- [Brief]
Please print each entry below exactly as it stands, but without any pictures.

- [Supplied material]
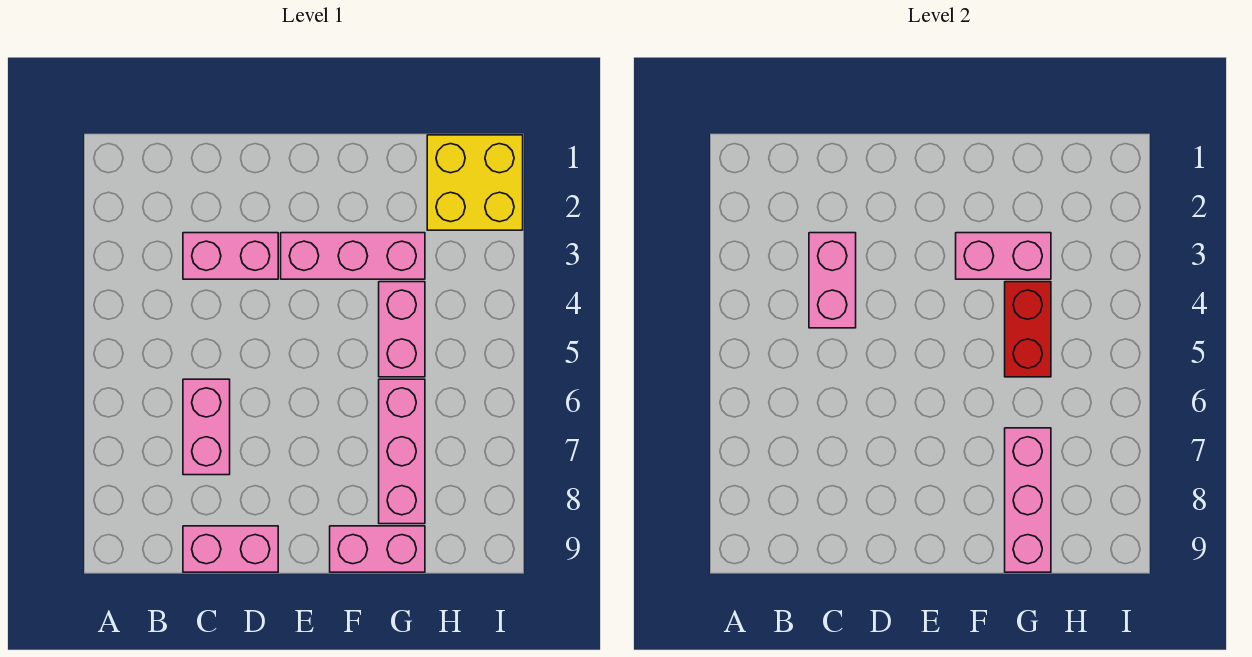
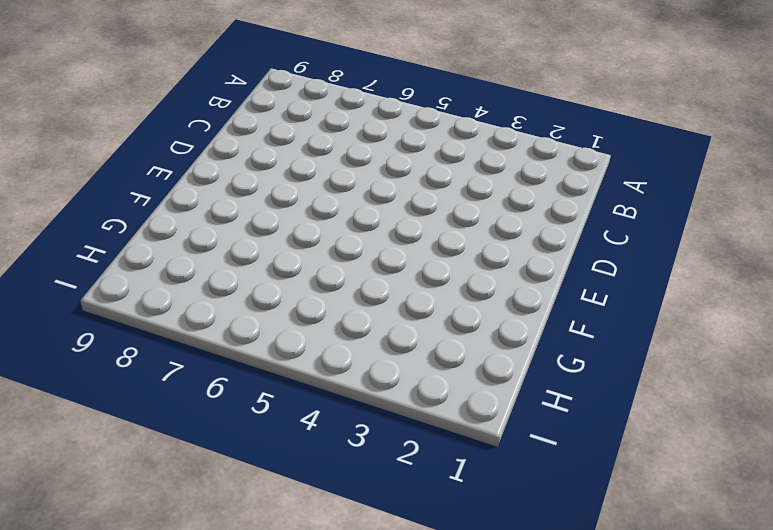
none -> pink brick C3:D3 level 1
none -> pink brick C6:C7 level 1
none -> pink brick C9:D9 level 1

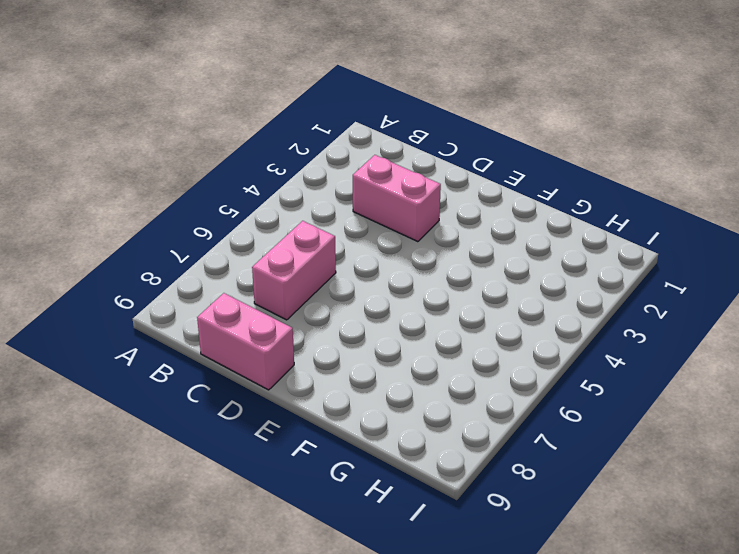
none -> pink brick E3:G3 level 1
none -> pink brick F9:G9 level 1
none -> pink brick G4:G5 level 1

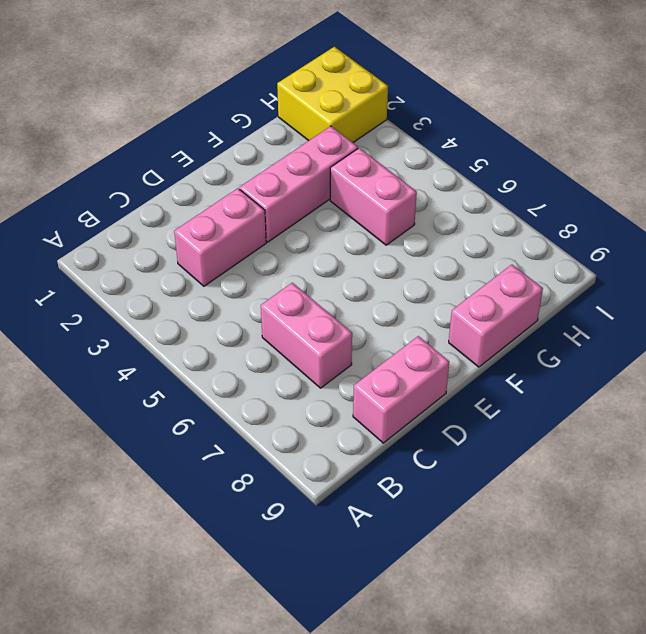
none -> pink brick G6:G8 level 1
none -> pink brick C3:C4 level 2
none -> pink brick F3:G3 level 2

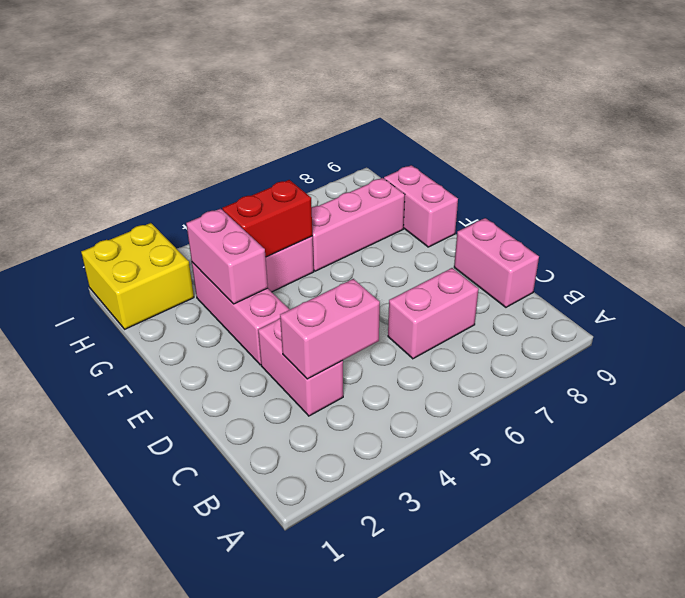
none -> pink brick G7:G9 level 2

- [Result of this task]
none -> pink brick C3:D3 level 1
none -> pink brick C6:C7 level 1
none -> pink brick C9:D9 level 1

none -> pink brick E3:G3 level 1
none -> pink brick F9:G9 level 1
none -> pink brick G4:G5 level 1

none -> pink brick G6:G8 level 1
none -> pink brick C3:C4 level 2
none -> pink brick F3:G3 level 2

none -> pink brick G7:G9 level 2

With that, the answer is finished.